* [What you are asked to do] The lines wanted are those from the one containing "none -> grey brick H6 level 3" to the last line of the entries below; output them exactly, leaving out pictures.

━━━ Data to use

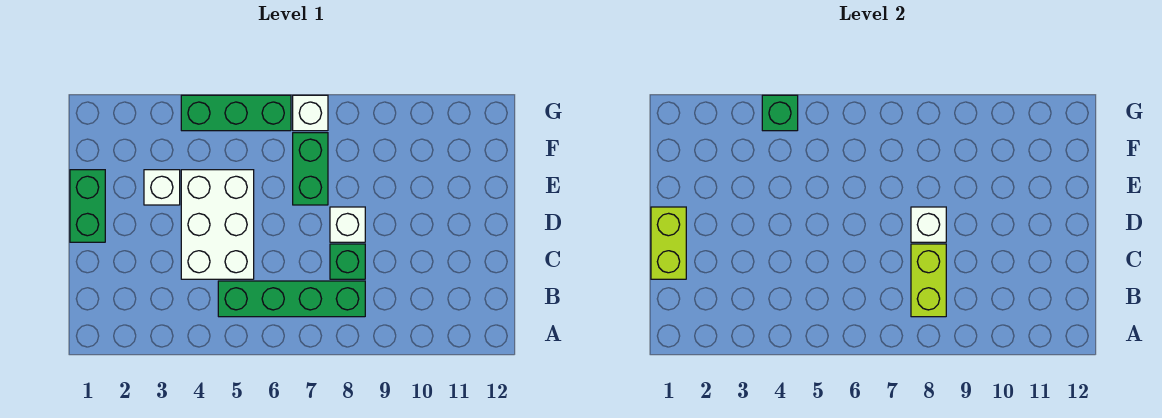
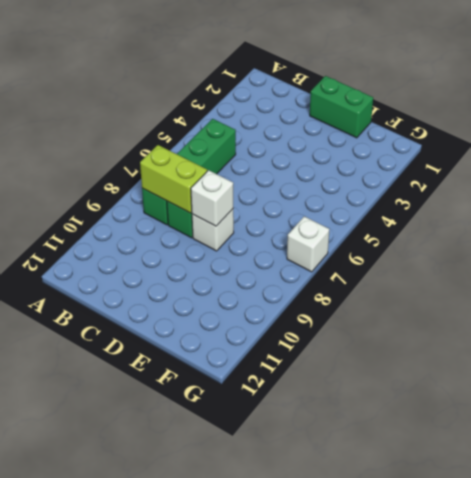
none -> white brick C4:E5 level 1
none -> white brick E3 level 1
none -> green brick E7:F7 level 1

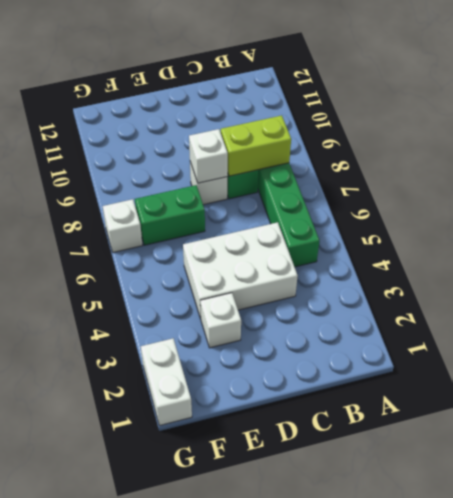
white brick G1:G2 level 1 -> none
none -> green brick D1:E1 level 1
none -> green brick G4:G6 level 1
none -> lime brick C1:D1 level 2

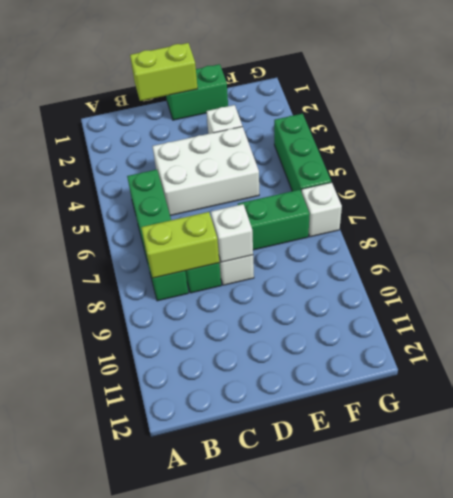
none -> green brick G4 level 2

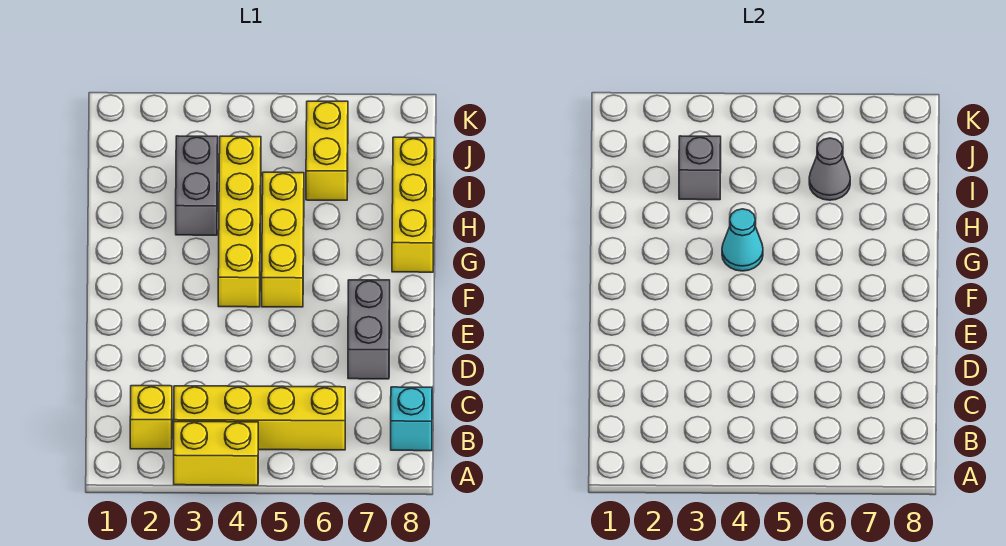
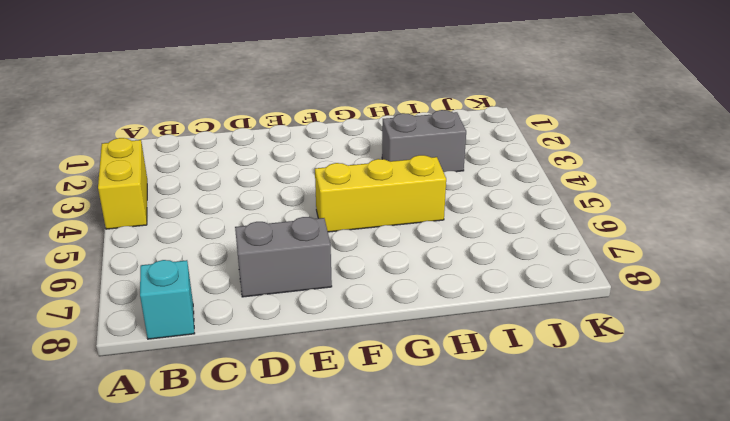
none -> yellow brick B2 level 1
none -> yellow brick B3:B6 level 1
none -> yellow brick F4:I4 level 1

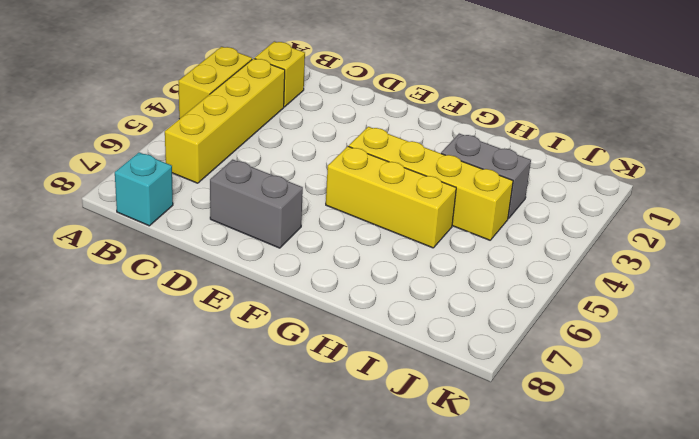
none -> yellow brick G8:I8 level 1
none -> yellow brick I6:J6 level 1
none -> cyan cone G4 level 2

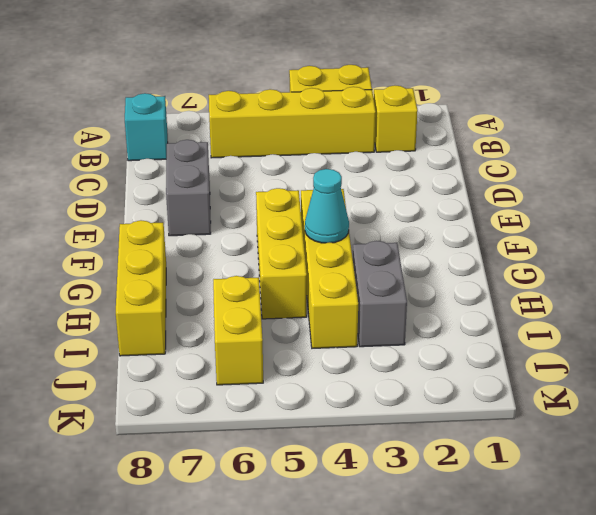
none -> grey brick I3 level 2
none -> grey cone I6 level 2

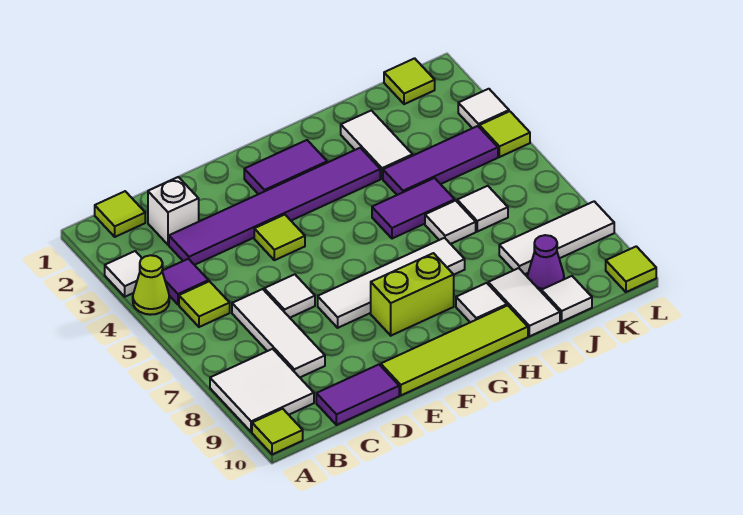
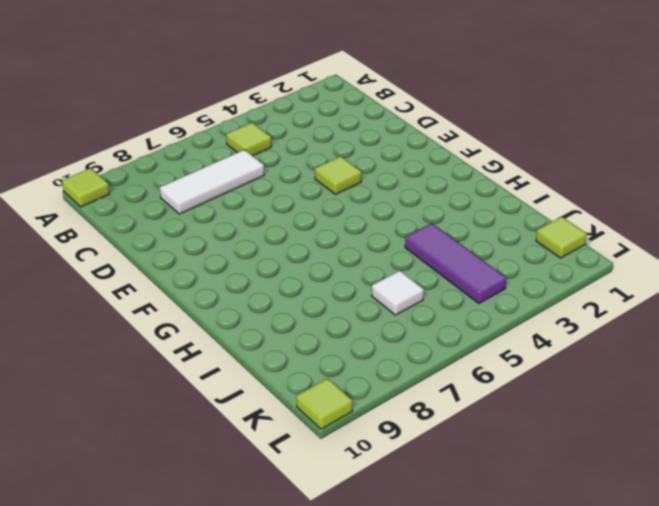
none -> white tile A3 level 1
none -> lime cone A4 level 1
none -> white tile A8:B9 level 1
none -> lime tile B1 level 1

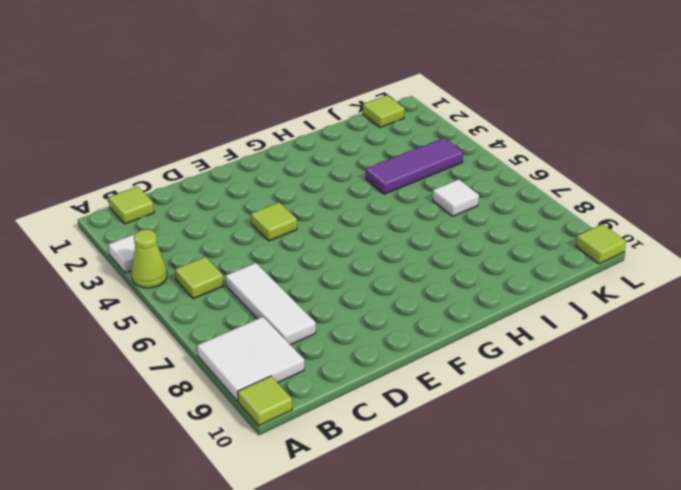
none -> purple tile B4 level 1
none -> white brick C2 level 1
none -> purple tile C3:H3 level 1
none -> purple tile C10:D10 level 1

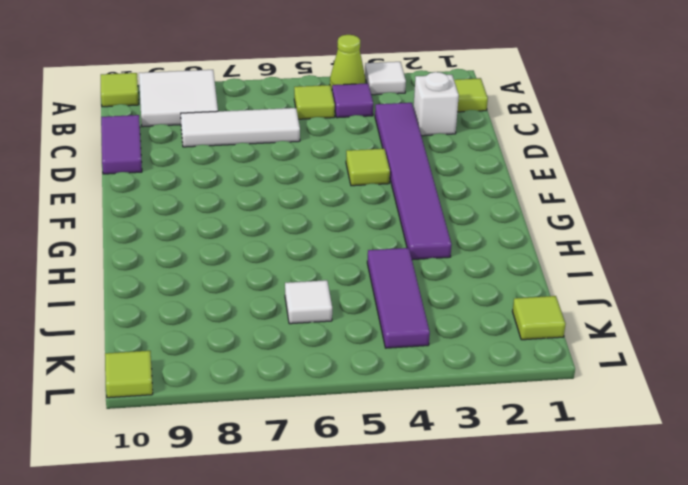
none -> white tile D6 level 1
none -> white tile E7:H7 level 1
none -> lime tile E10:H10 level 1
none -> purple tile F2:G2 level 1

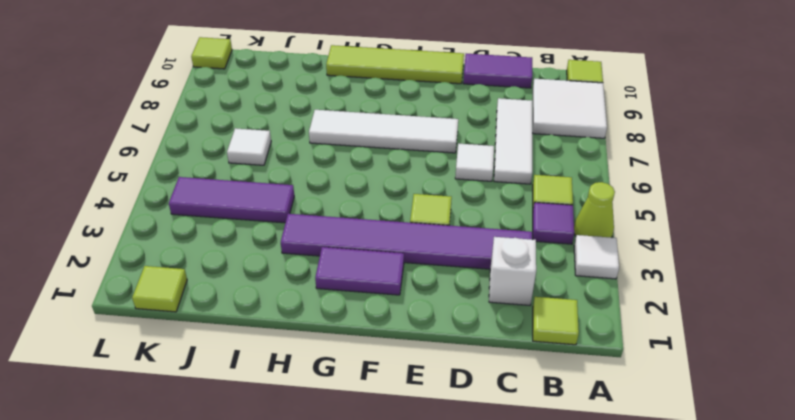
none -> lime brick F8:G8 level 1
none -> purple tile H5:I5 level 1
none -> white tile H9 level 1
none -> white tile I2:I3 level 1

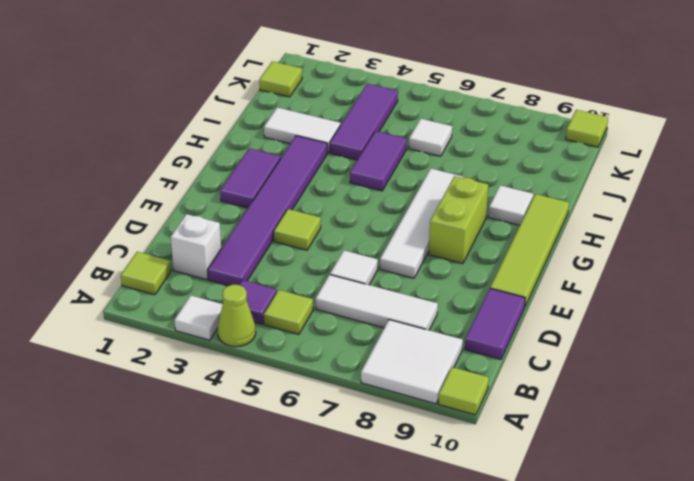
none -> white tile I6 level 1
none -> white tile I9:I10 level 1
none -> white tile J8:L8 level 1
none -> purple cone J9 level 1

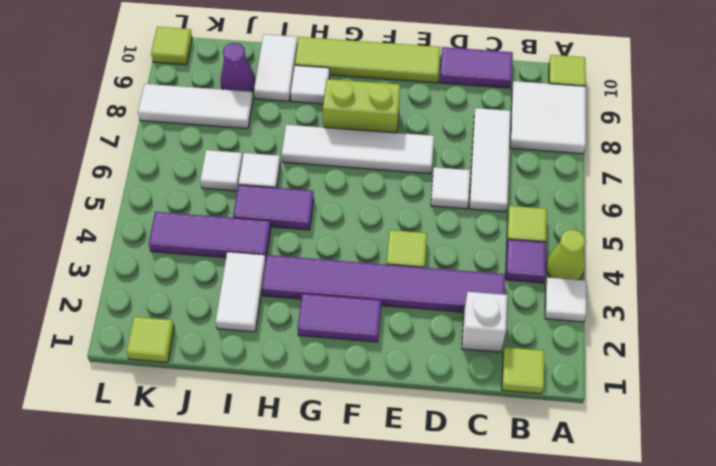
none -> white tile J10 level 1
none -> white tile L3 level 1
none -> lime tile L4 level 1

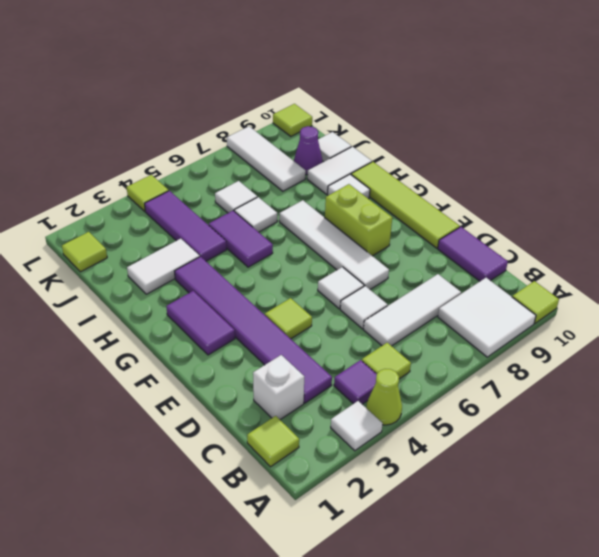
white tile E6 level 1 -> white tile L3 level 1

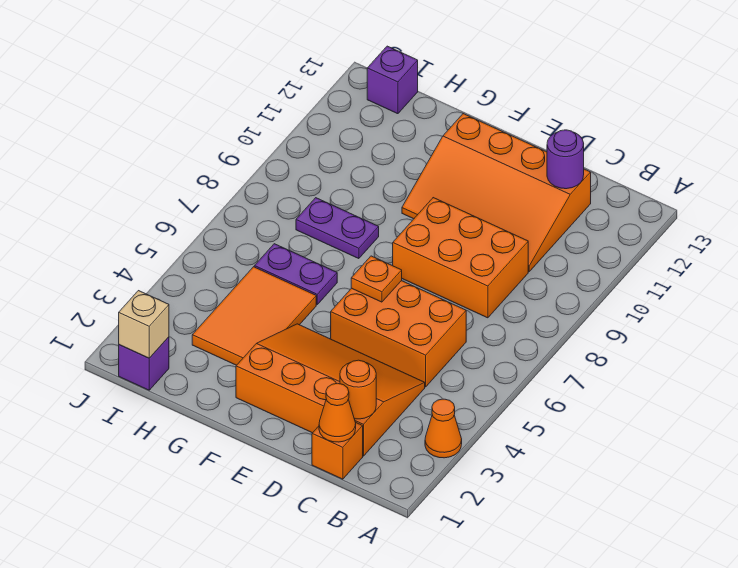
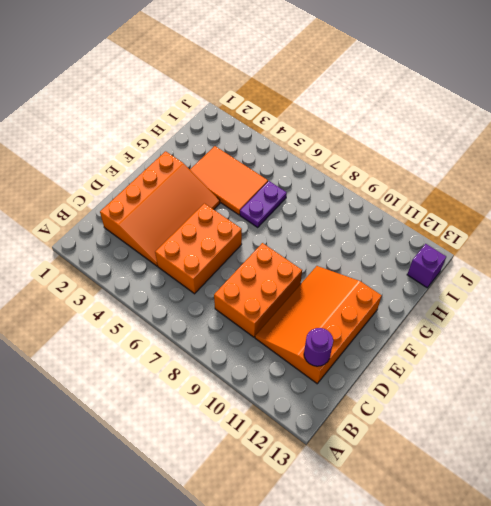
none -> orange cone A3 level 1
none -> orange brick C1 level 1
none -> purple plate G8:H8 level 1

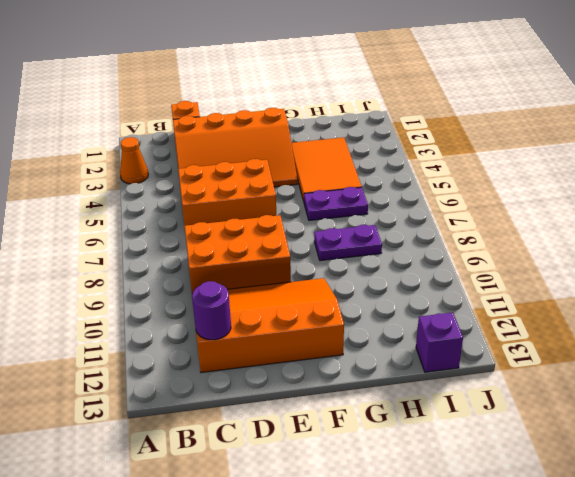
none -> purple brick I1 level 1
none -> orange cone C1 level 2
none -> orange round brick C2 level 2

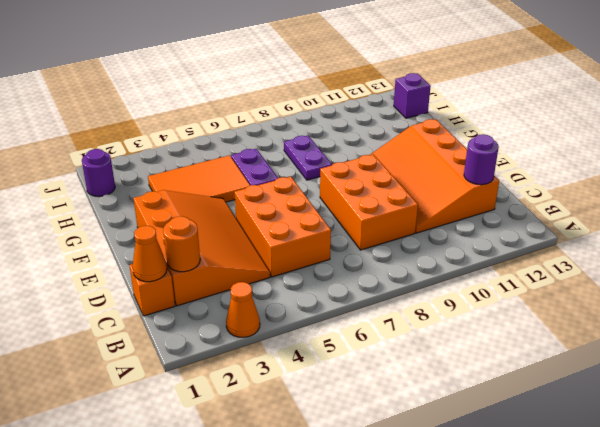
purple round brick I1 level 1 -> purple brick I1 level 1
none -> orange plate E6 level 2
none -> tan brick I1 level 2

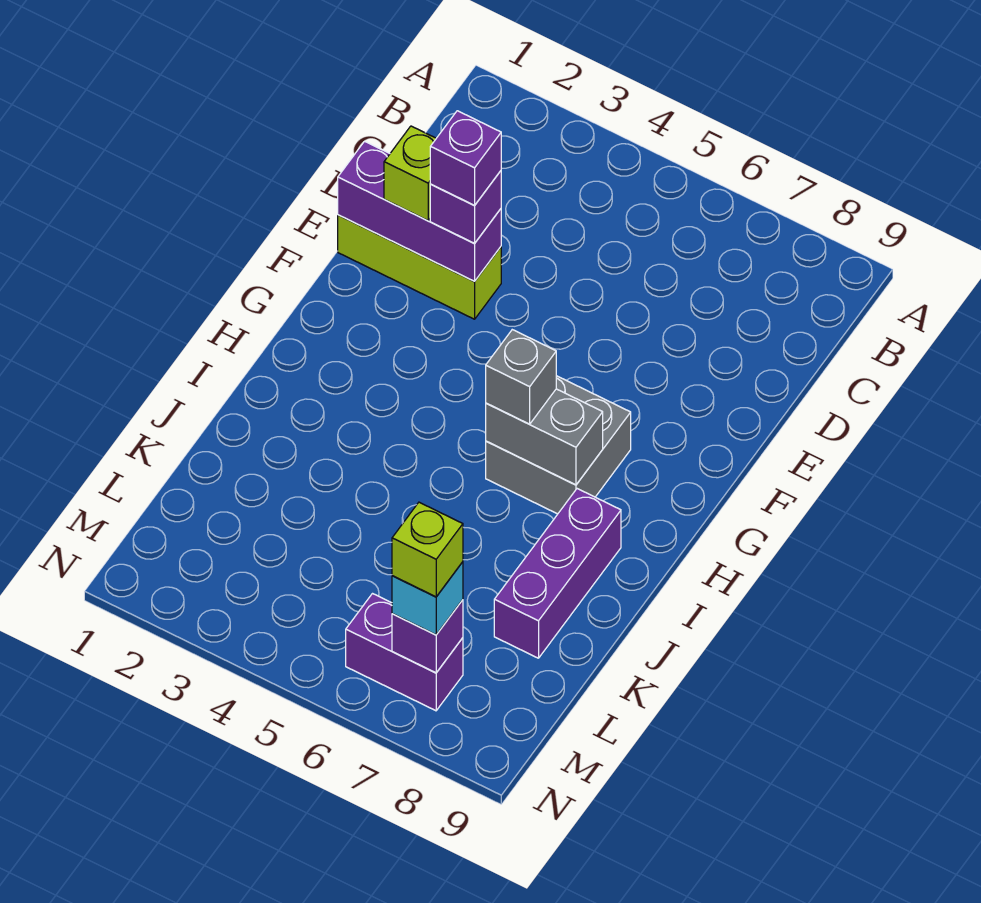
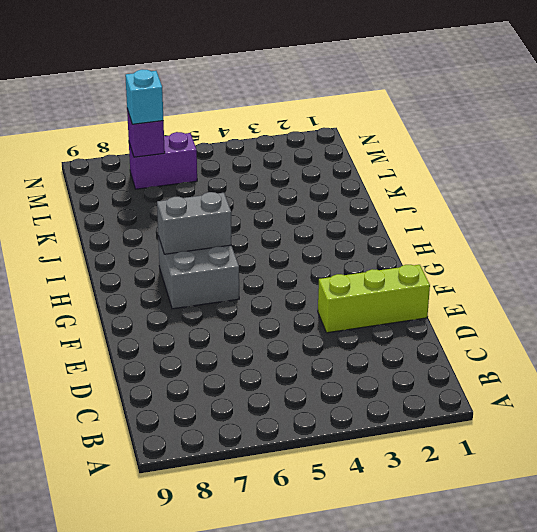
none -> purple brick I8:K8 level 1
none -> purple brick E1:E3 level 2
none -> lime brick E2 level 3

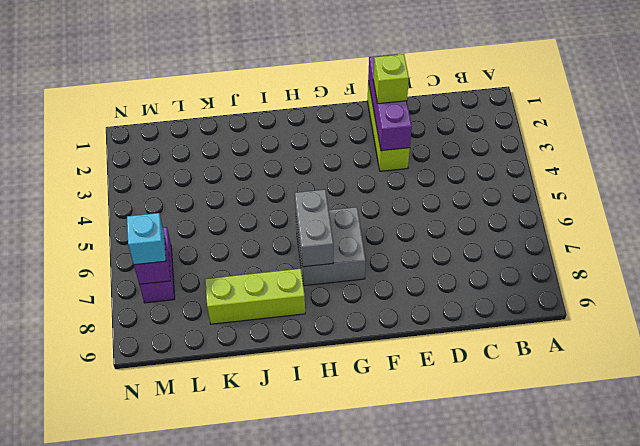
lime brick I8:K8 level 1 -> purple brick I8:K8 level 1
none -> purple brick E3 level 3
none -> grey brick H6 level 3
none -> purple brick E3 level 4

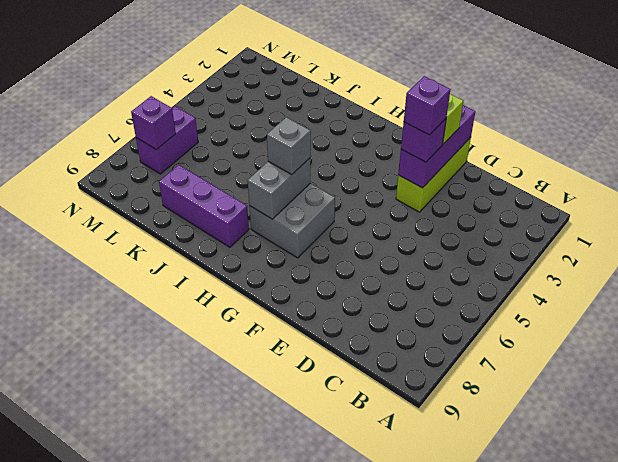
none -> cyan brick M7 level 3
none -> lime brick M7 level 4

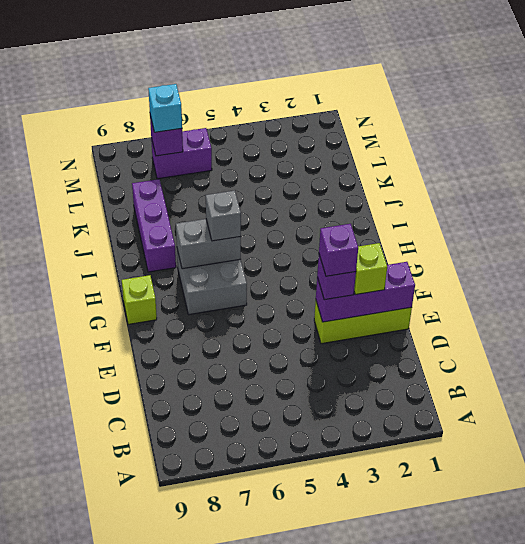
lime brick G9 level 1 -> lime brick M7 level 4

━━━━━━

* [Solution to the exercise]
none -> grey brick H6 level 3
none -> purple brick E3 level 4

none -> cyan brick M7 level 3
none -> lime brick M7 level 4

lime brick G9 level 1 -> lime brick M7 level 4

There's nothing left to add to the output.